Change listing data:
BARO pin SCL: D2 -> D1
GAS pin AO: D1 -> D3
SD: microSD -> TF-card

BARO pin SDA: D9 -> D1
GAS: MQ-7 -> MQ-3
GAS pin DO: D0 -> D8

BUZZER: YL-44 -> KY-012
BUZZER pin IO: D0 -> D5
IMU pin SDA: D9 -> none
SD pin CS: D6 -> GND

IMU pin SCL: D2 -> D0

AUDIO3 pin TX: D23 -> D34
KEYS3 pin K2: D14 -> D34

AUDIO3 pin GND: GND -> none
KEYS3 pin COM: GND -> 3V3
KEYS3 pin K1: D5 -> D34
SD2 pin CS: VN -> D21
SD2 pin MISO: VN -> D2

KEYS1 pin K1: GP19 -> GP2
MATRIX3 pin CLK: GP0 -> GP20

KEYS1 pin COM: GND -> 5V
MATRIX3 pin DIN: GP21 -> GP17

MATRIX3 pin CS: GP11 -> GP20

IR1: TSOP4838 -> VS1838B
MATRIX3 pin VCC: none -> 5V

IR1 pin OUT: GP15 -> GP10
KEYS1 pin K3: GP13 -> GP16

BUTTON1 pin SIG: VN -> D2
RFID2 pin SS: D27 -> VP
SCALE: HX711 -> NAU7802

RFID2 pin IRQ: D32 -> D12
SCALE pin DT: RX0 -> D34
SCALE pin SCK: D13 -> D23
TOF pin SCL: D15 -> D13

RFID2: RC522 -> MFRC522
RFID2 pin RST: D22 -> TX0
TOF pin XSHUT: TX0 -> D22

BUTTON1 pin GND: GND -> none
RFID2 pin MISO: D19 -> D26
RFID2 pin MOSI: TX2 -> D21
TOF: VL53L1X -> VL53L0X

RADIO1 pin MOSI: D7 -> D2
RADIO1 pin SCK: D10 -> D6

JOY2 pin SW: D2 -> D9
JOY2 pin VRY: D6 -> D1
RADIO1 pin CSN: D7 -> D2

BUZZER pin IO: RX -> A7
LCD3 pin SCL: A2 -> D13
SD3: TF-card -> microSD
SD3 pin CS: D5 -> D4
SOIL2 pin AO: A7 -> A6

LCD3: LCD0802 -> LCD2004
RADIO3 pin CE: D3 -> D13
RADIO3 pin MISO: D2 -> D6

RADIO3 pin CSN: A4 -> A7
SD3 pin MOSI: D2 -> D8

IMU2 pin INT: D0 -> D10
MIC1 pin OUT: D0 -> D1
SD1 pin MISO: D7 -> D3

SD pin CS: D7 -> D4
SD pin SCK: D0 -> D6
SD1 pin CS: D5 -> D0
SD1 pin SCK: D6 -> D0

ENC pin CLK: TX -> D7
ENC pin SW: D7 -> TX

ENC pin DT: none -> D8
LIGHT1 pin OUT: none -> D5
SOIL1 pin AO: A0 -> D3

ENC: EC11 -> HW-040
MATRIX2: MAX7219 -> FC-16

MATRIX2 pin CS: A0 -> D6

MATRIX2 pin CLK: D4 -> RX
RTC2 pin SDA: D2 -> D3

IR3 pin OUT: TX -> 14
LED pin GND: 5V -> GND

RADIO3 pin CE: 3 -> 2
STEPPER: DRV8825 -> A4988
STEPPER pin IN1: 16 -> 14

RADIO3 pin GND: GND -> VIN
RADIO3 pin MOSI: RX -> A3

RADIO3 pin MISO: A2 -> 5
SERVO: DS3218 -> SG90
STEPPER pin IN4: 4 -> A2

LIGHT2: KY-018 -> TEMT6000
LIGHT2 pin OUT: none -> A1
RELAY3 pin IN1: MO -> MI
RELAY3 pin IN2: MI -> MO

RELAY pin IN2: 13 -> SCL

• [What to produce] Work out how many lines in the entries contain "MOSI" and give that number alone.

• [Result] 4